__Prompt__: Set down, exactly, every line from the top of the listing through the one holding "The souris/jaune at".

Segment Start: Excerpted data

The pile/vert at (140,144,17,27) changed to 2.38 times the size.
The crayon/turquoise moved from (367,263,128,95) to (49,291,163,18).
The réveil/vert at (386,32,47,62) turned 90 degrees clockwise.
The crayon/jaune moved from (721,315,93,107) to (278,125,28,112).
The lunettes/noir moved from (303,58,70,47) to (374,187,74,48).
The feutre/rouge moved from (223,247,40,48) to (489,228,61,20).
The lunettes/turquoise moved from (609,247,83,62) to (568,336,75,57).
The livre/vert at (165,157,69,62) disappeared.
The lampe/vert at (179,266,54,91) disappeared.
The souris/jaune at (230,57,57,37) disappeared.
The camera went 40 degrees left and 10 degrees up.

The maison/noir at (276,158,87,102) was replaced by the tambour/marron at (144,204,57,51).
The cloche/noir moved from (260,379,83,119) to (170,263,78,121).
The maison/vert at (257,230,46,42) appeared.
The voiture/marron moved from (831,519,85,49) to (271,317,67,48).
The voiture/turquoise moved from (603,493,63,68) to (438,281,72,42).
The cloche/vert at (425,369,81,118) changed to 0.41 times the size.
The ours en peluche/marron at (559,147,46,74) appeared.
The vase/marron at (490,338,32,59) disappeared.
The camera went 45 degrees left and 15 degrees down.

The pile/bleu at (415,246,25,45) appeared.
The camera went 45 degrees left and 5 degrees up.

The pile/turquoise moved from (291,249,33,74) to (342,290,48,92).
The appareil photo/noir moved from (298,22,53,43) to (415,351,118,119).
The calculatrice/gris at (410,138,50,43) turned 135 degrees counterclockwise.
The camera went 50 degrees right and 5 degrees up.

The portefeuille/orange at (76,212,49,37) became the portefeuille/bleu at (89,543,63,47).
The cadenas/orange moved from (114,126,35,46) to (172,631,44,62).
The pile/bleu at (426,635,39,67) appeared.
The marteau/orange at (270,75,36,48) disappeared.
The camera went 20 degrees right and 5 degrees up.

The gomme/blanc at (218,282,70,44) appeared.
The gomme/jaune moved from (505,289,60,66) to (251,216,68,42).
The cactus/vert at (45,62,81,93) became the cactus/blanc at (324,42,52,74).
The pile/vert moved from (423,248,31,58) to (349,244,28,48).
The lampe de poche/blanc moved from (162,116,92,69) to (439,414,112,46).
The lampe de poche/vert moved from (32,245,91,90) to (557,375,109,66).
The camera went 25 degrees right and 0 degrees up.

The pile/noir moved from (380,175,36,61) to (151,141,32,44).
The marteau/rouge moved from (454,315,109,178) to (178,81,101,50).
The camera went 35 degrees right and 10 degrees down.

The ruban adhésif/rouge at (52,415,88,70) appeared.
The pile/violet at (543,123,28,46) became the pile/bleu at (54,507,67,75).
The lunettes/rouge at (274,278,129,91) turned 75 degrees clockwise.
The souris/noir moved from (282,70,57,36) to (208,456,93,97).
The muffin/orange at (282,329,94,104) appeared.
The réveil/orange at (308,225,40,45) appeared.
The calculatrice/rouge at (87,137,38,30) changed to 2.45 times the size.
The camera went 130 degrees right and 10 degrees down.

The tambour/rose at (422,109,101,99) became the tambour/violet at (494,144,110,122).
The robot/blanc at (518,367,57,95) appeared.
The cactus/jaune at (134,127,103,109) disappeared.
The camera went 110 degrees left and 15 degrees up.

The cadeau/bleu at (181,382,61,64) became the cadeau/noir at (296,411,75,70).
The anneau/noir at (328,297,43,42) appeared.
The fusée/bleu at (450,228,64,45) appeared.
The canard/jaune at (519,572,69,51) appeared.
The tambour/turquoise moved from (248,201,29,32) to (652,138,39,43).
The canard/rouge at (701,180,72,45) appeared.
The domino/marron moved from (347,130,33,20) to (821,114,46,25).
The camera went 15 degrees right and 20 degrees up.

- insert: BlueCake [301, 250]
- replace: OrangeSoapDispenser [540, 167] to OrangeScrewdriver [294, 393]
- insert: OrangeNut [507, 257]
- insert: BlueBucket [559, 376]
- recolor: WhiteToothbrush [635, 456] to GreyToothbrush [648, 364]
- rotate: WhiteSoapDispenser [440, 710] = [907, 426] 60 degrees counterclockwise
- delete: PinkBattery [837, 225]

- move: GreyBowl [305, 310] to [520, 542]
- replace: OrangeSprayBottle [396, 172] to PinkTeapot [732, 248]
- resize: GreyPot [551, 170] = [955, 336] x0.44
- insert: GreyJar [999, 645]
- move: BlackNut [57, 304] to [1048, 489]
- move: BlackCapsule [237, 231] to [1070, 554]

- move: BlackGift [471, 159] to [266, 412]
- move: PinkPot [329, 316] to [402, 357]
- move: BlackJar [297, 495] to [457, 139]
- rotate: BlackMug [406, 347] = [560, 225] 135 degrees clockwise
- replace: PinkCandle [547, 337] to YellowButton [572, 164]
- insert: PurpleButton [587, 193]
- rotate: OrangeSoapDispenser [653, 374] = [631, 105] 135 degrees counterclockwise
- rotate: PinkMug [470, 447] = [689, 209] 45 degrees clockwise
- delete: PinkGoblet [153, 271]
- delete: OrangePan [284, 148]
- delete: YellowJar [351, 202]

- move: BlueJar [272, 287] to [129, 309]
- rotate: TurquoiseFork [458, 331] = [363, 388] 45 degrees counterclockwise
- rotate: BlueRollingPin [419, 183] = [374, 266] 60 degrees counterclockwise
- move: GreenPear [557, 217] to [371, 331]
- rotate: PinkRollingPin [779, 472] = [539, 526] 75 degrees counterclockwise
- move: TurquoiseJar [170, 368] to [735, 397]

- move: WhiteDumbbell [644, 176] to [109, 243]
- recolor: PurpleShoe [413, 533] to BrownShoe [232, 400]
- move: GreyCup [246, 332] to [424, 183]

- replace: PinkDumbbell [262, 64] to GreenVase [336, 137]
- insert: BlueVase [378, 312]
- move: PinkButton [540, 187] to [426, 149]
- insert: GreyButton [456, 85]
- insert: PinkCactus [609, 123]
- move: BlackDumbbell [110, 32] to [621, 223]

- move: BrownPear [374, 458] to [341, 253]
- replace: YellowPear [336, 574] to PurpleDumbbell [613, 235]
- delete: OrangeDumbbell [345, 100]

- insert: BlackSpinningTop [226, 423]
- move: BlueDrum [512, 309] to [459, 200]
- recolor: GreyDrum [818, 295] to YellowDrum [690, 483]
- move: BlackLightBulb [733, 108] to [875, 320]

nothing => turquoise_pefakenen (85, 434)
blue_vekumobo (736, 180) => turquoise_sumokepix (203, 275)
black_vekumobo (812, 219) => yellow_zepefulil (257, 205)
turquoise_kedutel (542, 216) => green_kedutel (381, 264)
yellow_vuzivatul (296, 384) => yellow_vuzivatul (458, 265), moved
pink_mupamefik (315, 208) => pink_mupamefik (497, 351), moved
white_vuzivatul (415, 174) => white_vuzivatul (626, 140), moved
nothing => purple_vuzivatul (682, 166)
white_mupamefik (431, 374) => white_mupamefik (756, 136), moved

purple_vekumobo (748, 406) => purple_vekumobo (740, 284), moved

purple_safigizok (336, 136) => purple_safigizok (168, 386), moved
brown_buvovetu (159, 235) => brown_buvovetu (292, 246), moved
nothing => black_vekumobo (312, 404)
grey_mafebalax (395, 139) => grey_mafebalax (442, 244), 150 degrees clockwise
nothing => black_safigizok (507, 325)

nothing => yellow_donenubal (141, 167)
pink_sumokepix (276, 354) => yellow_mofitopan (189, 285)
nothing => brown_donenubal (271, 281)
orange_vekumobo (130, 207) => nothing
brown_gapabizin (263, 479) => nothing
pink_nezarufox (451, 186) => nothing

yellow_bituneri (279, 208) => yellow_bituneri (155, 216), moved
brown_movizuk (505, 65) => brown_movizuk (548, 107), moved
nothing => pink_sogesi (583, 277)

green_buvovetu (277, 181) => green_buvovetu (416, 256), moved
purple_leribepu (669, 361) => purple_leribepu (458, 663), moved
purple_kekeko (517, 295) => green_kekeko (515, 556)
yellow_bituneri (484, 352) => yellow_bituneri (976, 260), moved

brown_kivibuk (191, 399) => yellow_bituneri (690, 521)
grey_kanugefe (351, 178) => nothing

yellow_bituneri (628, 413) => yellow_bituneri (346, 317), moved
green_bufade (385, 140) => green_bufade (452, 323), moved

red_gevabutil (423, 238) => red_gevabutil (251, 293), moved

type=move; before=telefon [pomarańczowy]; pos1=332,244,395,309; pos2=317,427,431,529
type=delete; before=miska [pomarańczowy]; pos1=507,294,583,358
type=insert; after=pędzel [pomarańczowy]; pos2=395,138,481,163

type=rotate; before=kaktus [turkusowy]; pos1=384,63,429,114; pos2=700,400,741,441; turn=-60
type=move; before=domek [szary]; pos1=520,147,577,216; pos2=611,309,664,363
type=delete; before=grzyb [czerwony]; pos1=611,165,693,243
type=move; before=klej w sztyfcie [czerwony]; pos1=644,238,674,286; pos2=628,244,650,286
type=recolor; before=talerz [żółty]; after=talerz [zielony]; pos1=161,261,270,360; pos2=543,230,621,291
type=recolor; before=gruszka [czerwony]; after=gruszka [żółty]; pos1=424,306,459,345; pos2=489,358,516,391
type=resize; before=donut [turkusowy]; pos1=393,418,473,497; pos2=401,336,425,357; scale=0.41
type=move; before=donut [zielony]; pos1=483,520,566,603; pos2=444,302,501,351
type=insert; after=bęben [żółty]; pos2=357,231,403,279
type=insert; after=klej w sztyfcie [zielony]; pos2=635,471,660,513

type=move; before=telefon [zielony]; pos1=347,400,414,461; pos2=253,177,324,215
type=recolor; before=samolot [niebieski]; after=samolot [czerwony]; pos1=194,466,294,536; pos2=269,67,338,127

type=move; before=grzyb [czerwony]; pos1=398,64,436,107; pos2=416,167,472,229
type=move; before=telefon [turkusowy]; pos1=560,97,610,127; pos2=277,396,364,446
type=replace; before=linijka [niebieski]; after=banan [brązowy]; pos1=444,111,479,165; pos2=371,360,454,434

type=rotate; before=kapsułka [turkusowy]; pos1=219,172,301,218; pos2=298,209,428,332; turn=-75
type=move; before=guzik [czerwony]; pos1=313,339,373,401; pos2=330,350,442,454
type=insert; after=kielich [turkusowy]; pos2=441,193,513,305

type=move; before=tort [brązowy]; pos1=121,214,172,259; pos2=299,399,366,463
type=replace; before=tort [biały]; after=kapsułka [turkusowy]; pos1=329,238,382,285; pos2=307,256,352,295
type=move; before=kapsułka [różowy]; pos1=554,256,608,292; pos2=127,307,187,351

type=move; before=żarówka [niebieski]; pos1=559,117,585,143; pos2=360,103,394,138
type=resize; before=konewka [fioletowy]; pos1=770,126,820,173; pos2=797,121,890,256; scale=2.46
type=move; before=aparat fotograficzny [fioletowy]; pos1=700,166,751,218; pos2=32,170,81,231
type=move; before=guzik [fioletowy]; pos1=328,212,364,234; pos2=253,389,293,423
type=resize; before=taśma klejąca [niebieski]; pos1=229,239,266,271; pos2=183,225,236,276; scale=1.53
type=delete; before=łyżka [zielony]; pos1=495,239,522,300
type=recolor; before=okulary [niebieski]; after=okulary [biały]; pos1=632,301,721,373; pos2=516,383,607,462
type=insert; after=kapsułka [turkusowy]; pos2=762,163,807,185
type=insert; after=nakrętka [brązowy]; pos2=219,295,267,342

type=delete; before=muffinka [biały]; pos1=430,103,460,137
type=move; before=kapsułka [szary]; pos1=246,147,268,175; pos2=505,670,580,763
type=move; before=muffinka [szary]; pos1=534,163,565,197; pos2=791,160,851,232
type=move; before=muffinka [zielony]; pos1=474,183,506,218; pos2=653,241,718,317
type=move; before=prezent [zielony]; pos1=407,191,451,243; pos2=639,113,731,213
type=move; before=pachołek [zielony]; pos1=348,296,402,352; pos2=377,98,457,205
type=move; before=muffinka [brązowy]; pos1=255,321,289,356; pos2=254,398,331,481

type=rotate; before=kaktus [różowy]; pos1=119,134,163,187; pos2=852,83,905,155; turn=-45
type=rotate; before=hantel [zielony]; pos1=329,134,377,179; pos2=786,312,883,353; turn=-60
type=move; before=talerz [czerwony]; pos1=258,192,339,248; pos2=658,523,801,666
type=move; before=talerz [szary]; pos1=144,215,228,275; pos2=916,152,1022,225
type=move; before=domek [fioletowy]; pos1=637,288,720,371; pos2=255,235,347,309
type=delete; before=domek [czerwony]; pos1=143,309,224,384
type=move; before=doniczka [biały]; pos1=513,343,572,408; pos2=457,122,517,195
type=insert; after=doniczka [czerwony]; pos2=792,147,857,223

Segment End: Excerpted data

__Your response__:
The pile/vert at (140,144,17,27) changed to 2.38 times the size.
The crayon/turquoise moved from (367,263,128,95) to (49,291,163,18).
The réveil/vert at (386,32,47,62) turned 90 degrees clockwise.
The crayon/jaune moved from (721,315,93,107) to (278,125,28,112).
The lunettes/noir moved from (303,58,70,47) to (374,187,74,48).
The feutre/rouge moved from (223,247,40,48) to (489,228,61,20).
The lunettes/turquoise moved from (609,247,83,62) to (568,336,75,57).
The livre/vert at (165,157,69,62) disappeared.
The lampe/vert at (179,266,54,91) disappeared.
The souris/jaune at (230,57,57,37) disappeared.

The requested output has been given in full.